**What the task requires:**
The data below holds a line containing "camera: 95 degrees right, 10 degrees up" and a line containing "(523, 225) = (485, 390): white"; please quote exactly those two lines and every line between them, and nothing else.

**Extracted material:**
-------

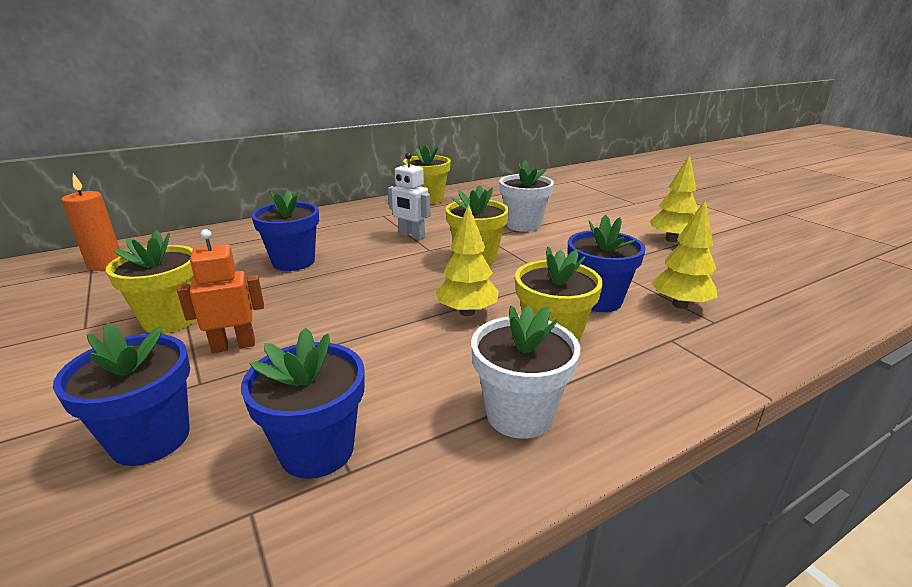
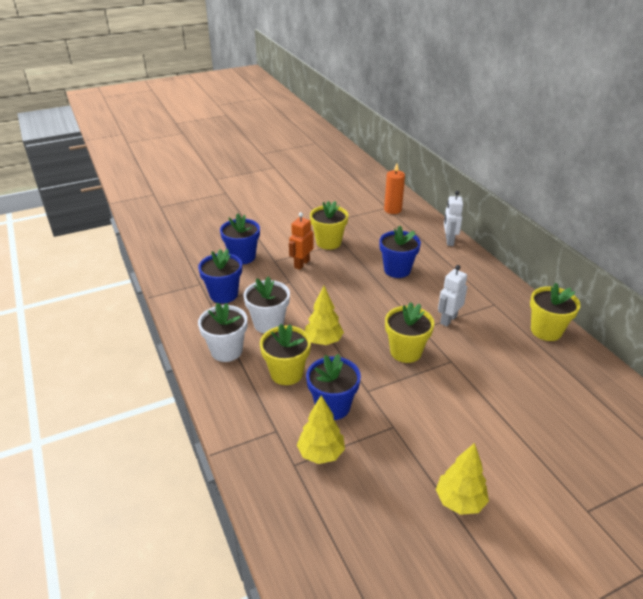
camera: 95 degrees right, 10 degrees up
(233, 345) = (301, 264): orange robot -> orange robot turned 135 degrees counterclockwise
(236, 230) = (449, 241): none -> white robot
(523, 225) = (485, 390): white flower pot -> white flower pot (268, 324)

-------

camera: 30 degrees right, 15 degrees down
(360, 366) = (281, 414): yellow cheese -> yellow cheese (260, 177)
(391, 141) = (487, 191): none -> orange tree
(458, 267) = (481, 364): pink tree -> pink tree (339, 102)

-------

**Response:**
camera: 95 degrees right, 10 degrees up
(233, 345) = (301, 264): orange robot -> orange robot turned 135 degrees counterclockwise
(236, 230) = (449, 241): none -> white robot
(523, 225) = (485, 390): white flower pot -> white flower pot (268, 324)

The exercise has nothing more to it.